- [Records for the exercise]:
--- START ---

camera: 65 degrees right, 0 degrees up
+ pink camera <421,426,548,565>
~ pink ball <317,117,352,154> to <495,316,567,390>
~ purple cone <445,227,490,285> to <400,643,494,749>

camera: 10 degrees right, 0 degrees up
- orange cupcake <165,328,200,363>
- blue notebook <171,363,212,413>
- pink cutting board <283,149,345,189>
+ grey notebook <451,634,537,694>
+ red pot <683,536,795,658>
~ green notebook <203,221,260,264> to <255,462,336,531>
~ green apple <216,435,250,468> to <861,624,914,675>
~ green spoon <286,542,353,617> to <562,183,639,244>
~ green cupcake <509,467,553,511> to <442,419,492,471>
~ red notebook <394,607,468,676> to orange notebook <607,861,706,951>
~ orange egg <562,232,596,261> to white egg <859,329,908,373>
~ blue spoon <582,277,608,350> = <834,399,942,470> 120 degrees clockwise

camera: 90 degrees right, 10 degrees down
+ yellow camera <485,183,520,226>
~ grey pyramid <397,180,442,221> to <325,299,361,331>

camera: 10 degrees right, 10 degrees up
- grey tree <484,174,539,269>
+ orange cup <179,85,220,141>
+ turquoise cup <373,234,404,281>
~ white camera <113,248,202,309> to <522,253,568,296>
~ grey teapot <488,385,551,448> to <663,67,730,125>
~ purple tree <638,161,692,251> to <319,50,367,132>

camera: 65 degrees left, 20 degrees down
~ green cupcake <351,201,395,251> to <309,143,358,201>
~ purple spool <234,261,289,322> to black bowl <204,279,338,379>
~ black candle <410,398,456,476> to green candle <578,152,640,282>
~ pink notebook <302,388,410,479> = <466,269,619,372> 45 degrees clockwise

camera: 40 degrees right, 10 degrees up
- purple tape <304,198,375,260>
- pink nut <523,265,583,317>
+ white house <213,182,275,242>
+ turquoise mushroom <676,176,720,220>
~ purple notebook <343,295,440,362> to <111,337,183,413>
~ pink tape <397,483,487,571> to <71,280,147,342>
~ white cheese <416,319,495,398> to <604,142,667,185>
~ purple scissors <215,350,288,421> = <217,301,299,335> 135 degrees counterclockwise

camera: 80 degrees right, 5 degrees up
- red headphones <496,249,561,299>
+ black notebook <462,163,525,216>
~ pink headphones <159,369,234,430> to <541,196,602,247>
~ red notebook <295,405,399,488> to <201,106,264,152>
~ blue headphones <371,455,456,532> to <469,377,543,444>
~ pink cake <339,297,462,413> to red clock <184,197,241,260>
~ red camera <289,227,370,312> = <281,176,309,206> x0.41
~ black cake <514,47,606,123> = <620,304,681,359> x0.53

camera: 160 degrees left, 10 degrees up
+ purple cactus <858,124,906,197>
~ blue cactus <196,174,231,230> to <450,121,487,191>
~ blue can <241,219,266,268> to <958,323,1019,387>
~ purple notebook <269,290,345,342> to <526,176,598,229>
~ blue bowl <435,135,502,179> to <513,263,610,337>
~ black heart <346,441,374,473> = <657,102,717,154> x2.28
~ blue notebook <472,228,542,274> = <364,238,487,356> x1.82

--- END ---

- [Prompt]:
This exercise requires the number of lines in the entries holding the word "spoon", written alone.

- [Solved problem]:
2